→ **DATA FOR THE TASK**:
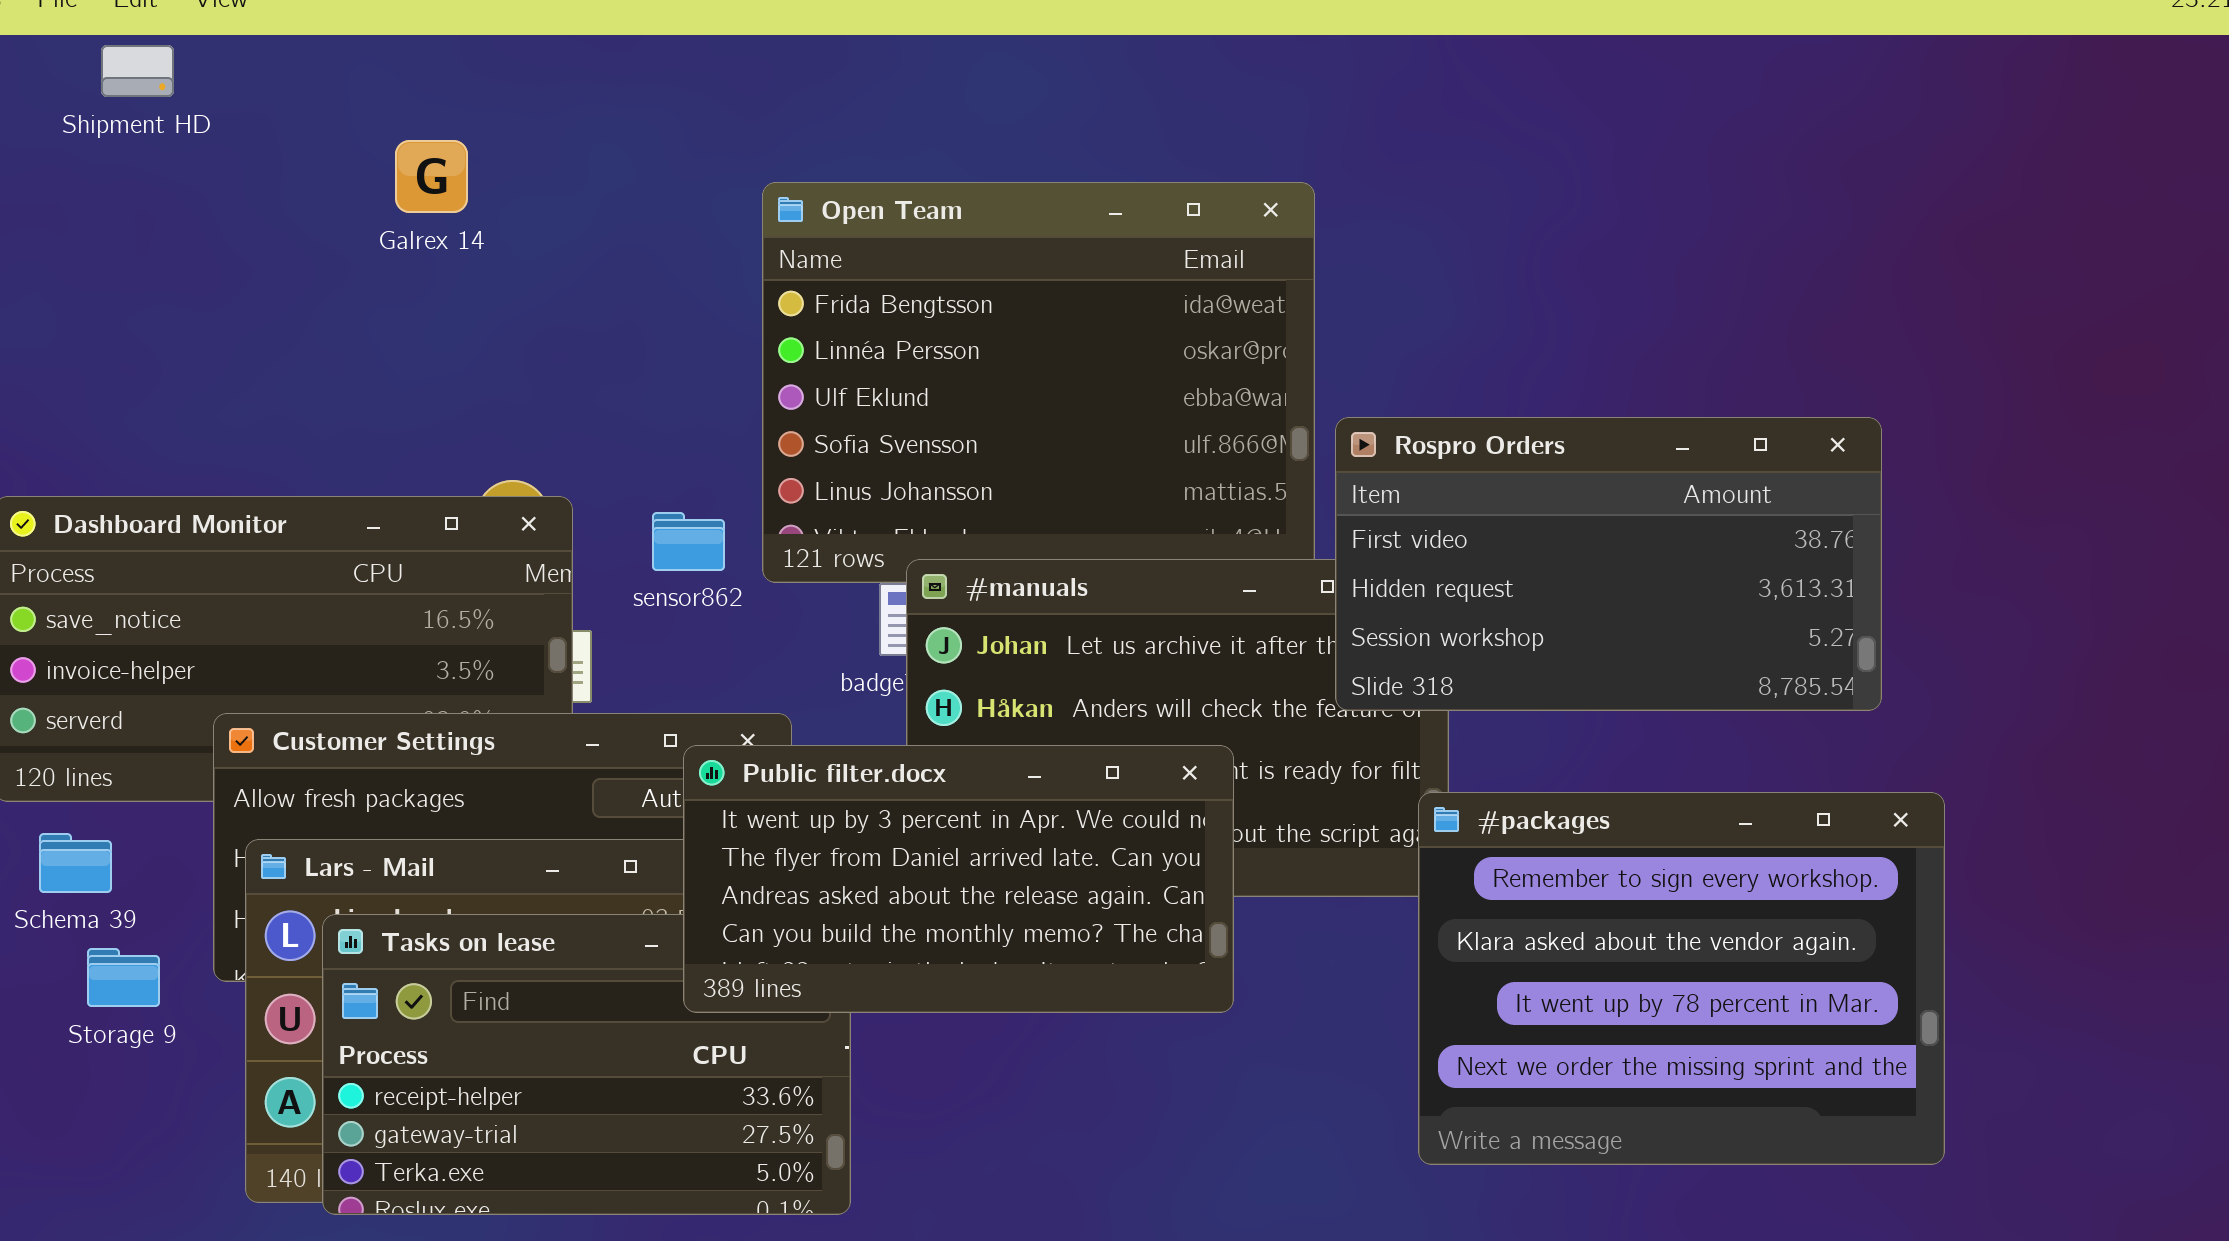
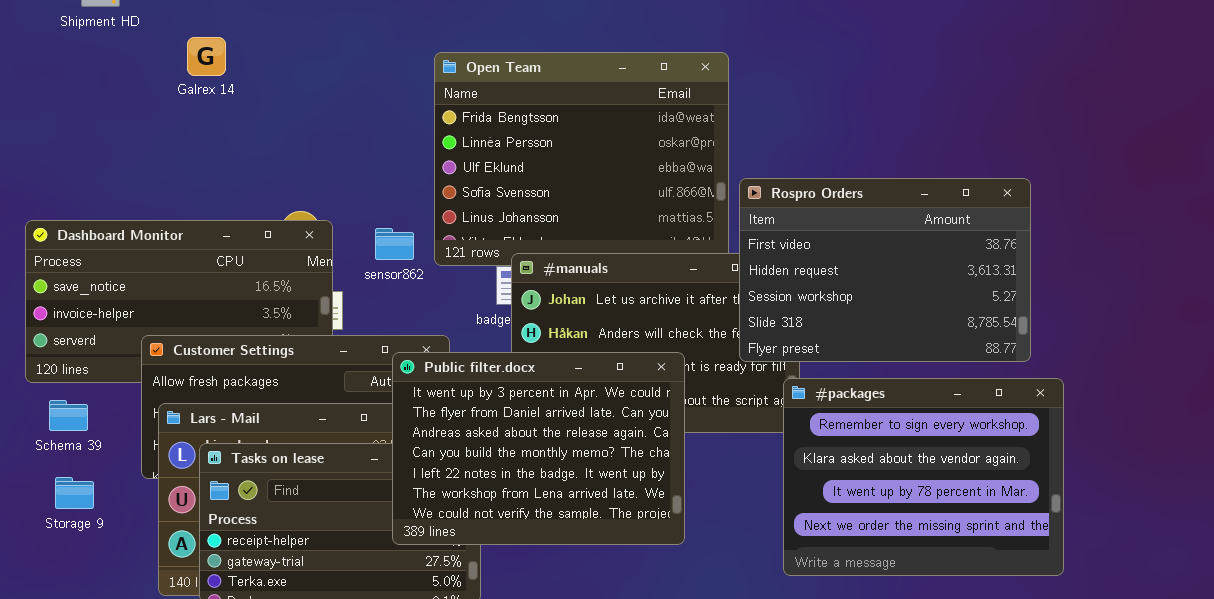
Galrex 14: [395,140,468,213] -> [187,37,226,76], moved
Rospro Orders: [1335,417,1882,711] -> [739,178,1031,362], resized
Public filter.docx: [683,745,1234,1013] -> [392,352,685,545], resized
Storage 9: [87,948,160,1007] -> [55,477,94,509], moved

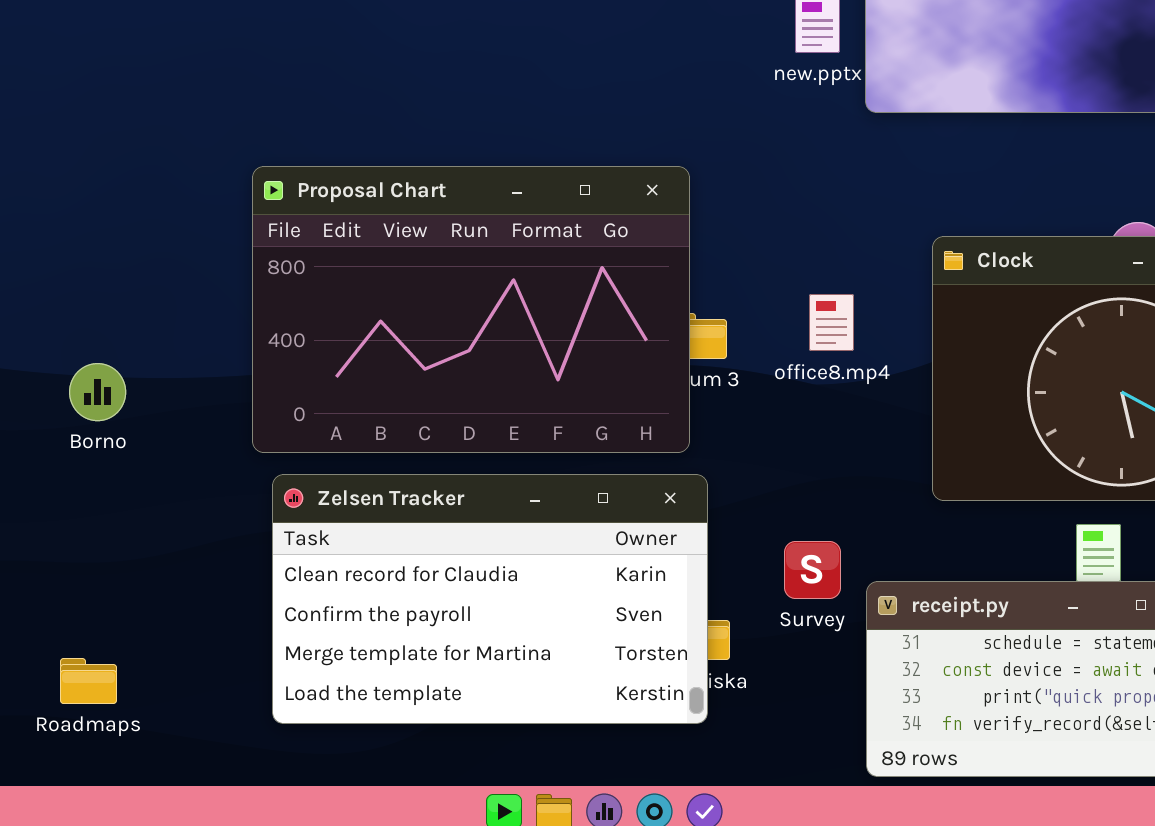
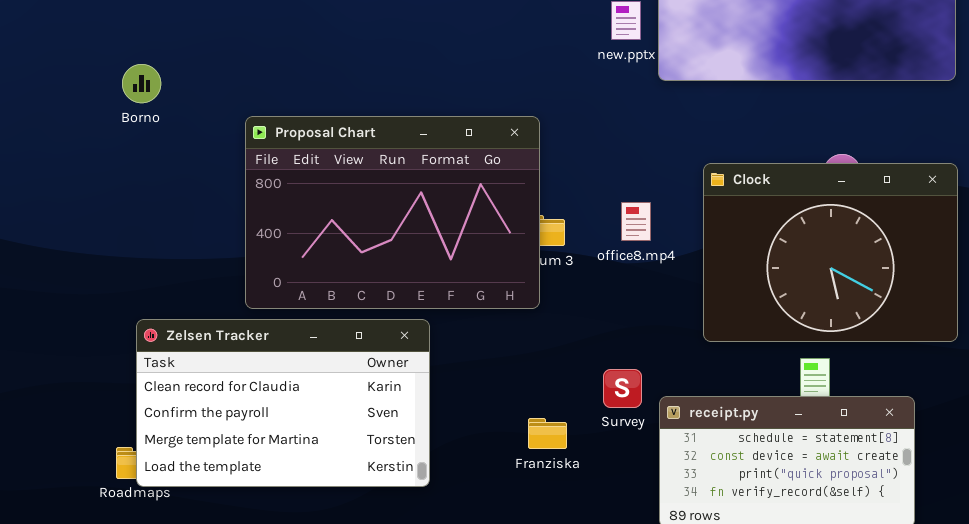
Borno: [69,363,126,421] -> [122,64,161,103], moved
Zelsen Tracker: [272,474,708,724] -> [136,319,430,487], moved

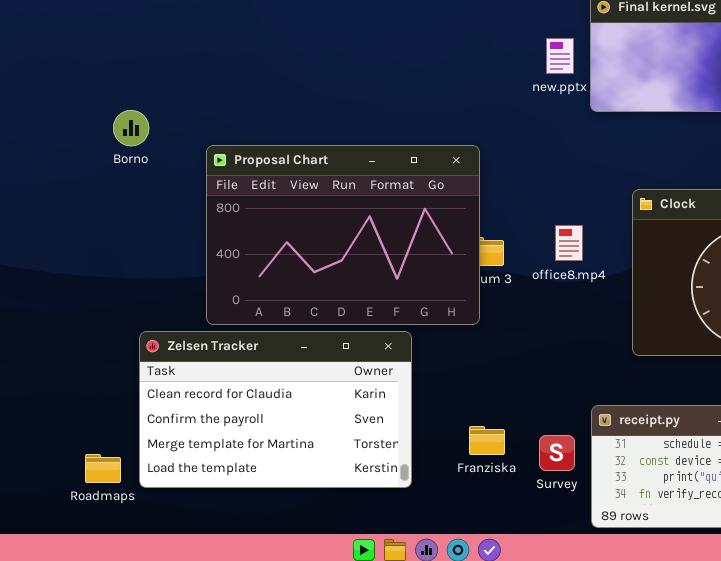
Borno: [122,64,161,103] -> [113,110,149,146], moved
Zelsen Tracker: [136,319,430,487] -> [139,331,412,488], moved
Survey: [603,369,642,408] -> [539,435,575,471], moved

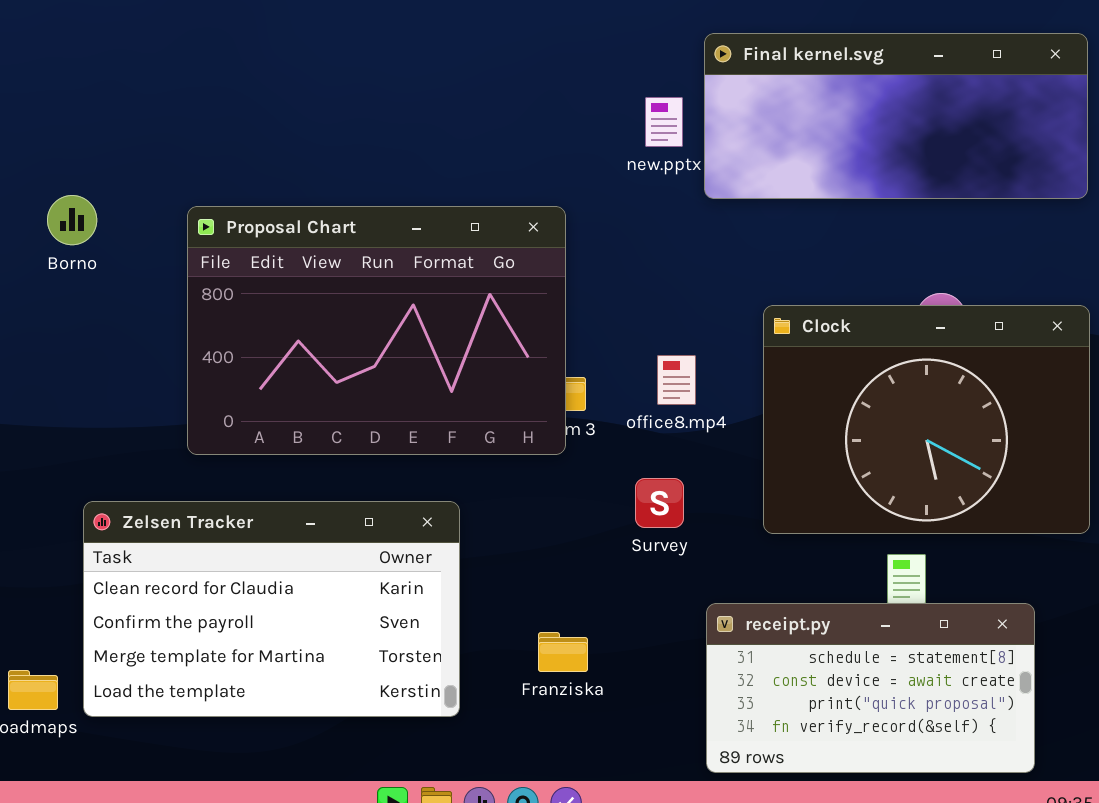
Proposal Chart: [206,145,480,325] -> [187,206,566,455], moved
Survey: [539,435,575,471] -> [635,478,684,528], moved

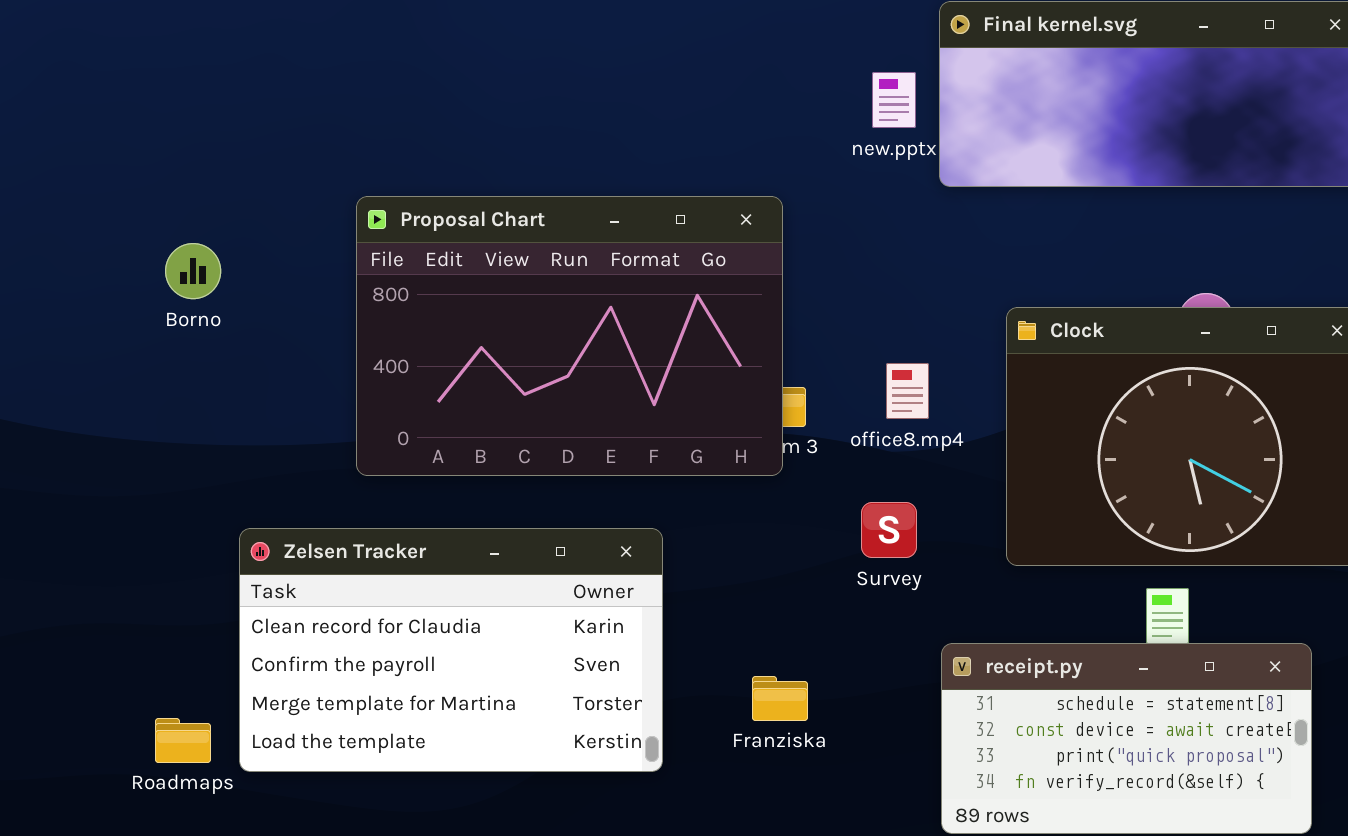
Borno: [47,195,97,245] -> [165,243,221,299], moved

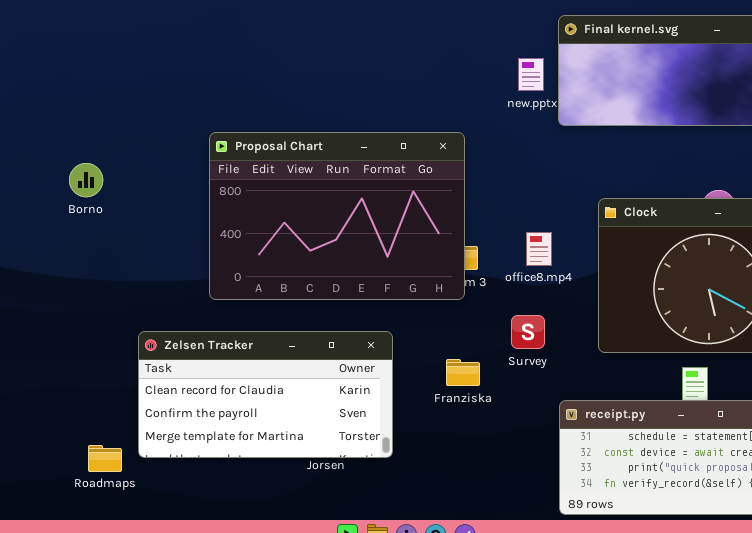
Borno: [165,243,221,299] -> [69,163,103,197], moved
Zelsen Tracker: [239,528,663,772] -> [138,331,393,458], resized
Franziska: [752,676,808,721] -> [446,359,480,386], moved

→ **WHAT NEEDS TO BE DONE**:
Only the lines from the one containing "Borno: [165,243,221,299] ->" through the end of the records above belong in the answer, each exactly as written.

→ **EXERCISE OUTPUT**:
Borno: [165,243,221,299] -> [69,163,103,197], moved
Zelsen Tracker: [239,528,663,772] -> [138,331,393,458], resized
Franziska: [752,676,808,721] -> [446,359,480,386], moved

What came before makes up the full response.